**PROBLEM**
A word-for-word transcription of the data below is required.

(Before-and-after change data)
··········
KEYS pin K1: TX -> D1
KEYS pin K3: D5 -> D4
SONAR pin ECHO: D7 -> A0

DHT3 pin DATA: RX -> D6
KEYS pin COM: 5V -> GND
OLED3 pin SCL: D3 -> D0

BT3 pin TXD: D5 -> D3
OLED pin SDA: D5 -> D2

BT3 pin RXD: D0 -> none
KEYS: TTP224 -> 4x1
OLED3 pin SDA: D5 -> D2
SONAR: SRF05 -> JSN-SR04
··········
**TASK SOLUTION**
KEYS pin K1: TX -> D1
KEYS pin K3: D5 -> D4
SONAR pin ECHO: D7 -> A0

DHT3 pin DATA: RX -> D6
KEYS pin COM: 5V -> GND
OLED3 pin SCL: D3 -> D0

BT3 pin TXD: D5 -> D3
OLED pin SDA: D5 -> D2

BT3 pin RXD: D0 -> none
KEYS: TTP224 -> 4x1
OLED3 pin SDA: D5 -> D2
SONAR: SRF05 -> JSN-SR04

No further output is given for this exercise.